TASK MATERIAL

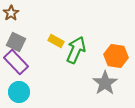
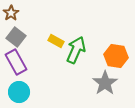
gray square: moved 5 px up; rotated 12 degrees clockwise
purple rectangle: rotated 15 degrees clockwise
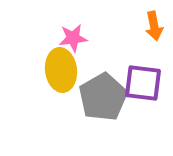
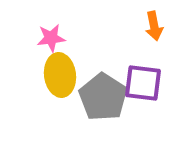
pink star: moved 22 px left
yellow ellipse: moved 1 px left, 5 px down
gray pentagon: rotated 9 degrees counterclockwise
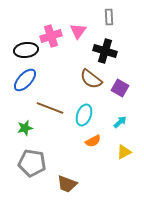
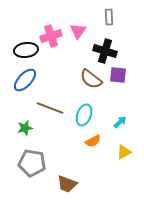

TASK TO COMPLETE
Put the lines from the records above into a Markdown table with the columns "Row" and "Line", numbering each row and skipping blank lines. Leave the pictures out.

OUTPUT
| Row | Line |
|---|---|
| 1 | gray square: moved 5 px up; rotated 12 degrees clockwise |
| 2 | purple rectangle: rotated 15 degrees clockwise |
| 3 | pink star: moved 22 px left |
| 4 | yellow ellipse: moved 1 px left, 5 px down |
| 5 | gray pentagon: rotated 9 degrees counterclockwise |